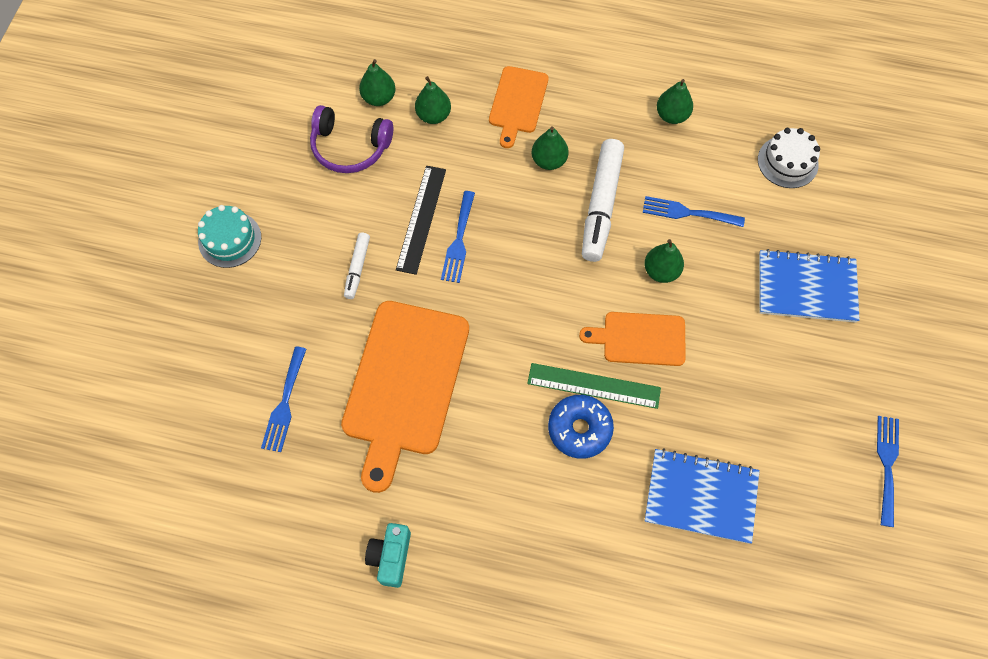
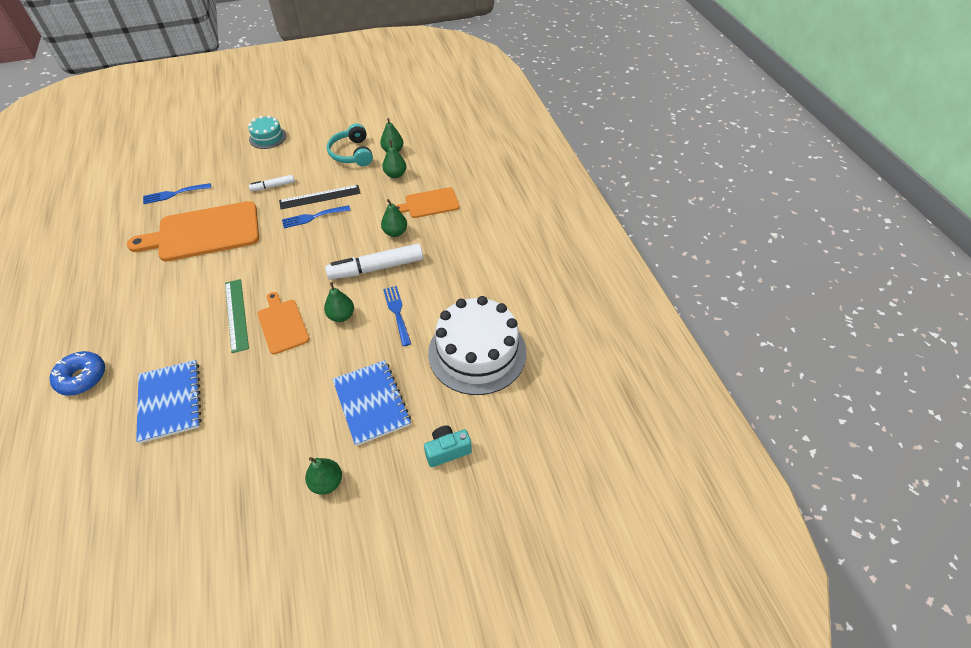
camera: 60 degrees right, 15 degrees down
(350, 147) = (352, 153): purple headphones -> turquoise headphones
(391, 557) = (88, 270): turquoise camera -> turquoise camera (447, 450)
(579, 429) = (201, 319): blue donut -> blue donut (82, 377)
(672, 115) = (472, 276): green pear -> green pear (327, 482)
(787, 162) = (477, 352): white cake -> white cake, size x1.97
(887, 465) = (234, 513): blue fork -> none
____________
» Exercise description:
Your answer should be one number: the count of lines holding "turquoise" in the listing.

» Exercise result:
2